What is expected: The records below are to be restated word for word, with every picture left out.

Input data:
---
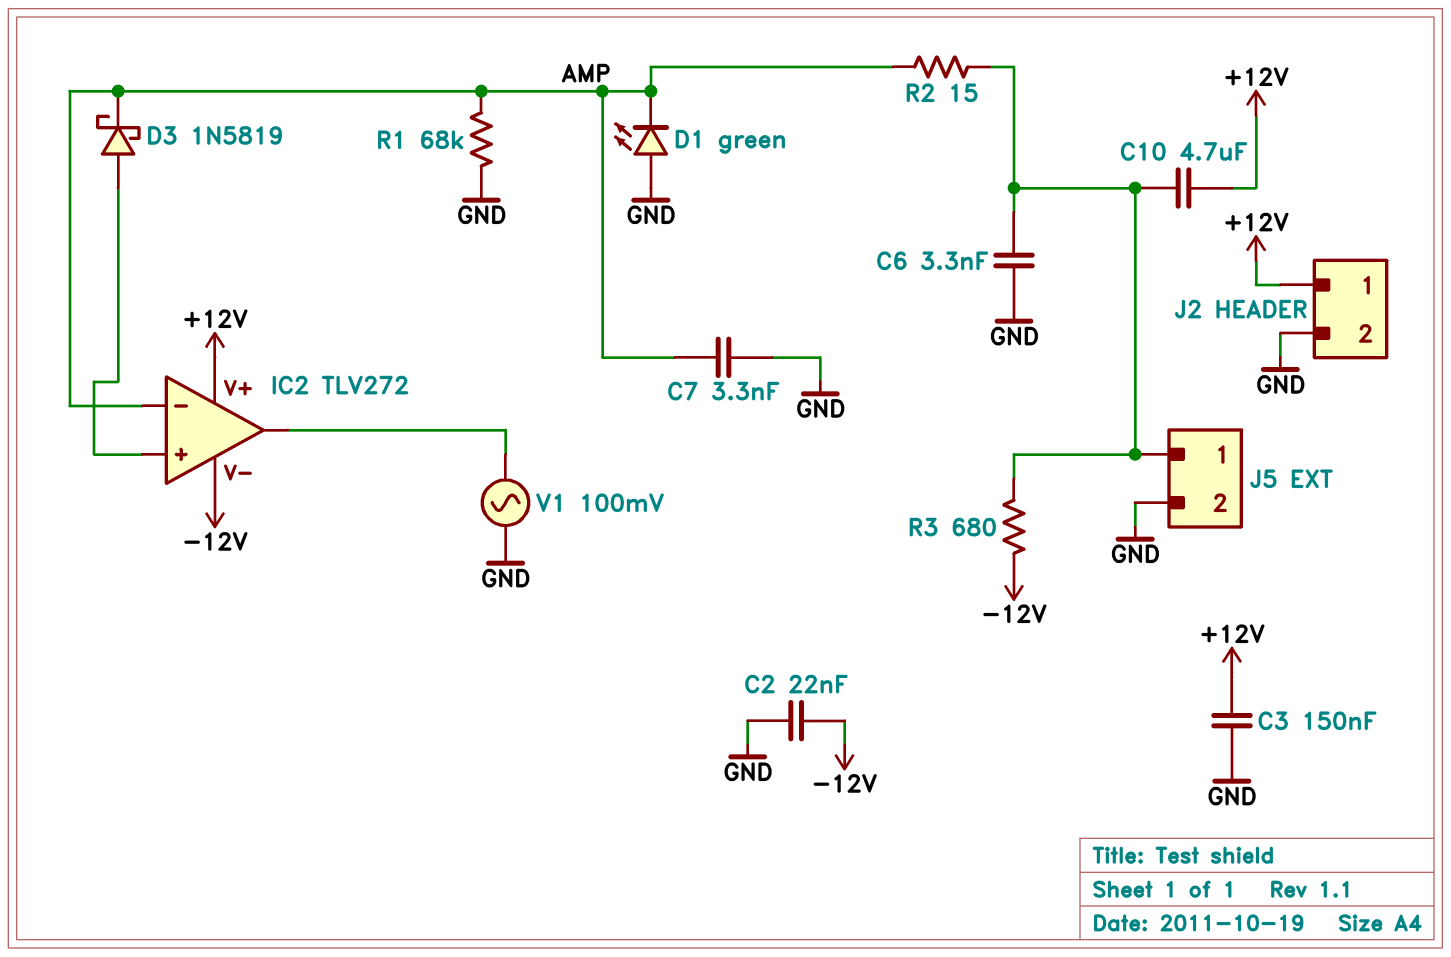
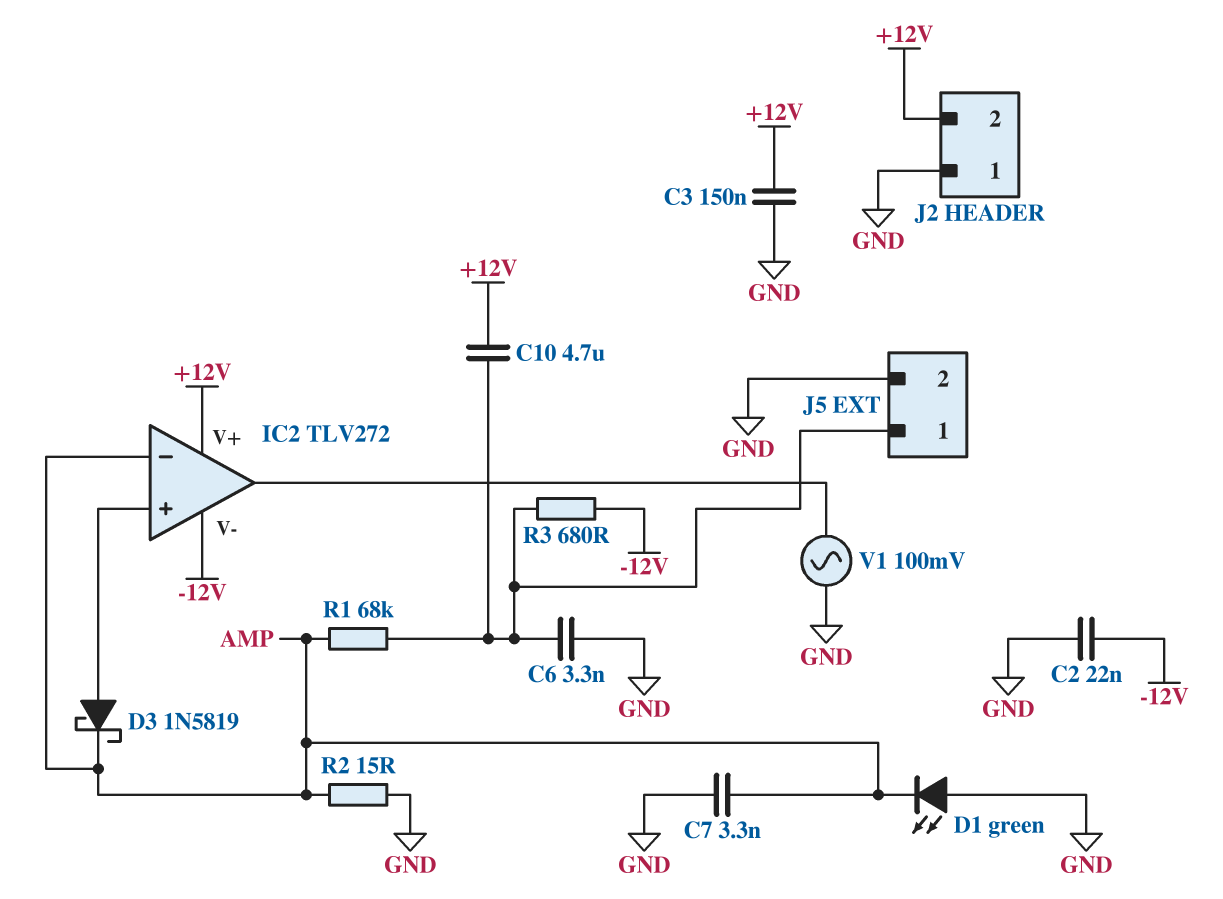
J2 pin 1: +12V -> GND
J2 pin 2: GND -> +12V
R1: 68k (AMP, GND) -> 68k (AMP, J5/1)
R2: 15 (AMP, J5/1) -> 15 (AMP, GND)

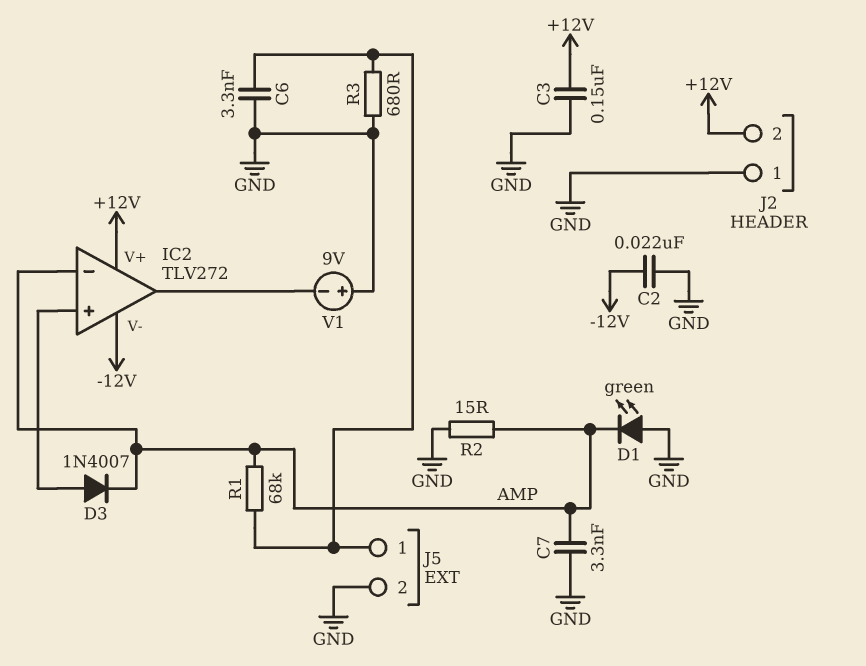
C10: 4.7uF (+12V, J5/1) -> none
D3: schottky 1N5819 (A IC2/in+, K AMP) -> diode 1N4007 (A IC2/in+, K AMP)
R3: 680 (-12V, J5/1) -> 680 (GND, J5/1)
V1: AC 100mV (GND, IC2/out) -> 9V (plus GND, minus IC2/out)

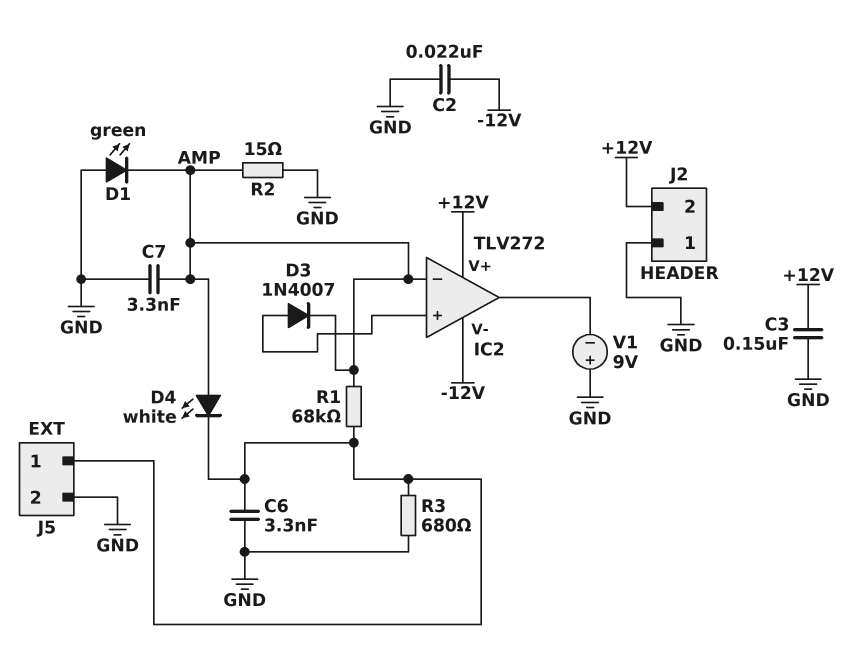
D4: none -> LED white (A AMP, K J5/1)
---
Answer section:
J2 pin 1: +12V -> GND
J2 pin 2: GND -> +12V
R1: 68k (AMP, GND) -> 68k (AMP, J5/1)
R2: 15 (AMP, J5/1) -> 15 (AMP, GND)

C10: 4.7uF (+12V, J5/1) -> none
D3: schottky 1N5819 (A IC2/in+, K AMP) -> diode 1N4007 (A IC2/in+, K AMP)
R3: 680 (-12V, J5/1) -> 680 (GND, J5/1)
V1: AC 100mV (GND, IC2/out) -> 9V (plus GND, minus IC2/out)

D4: none -> LED white (A AMP, K J5/1)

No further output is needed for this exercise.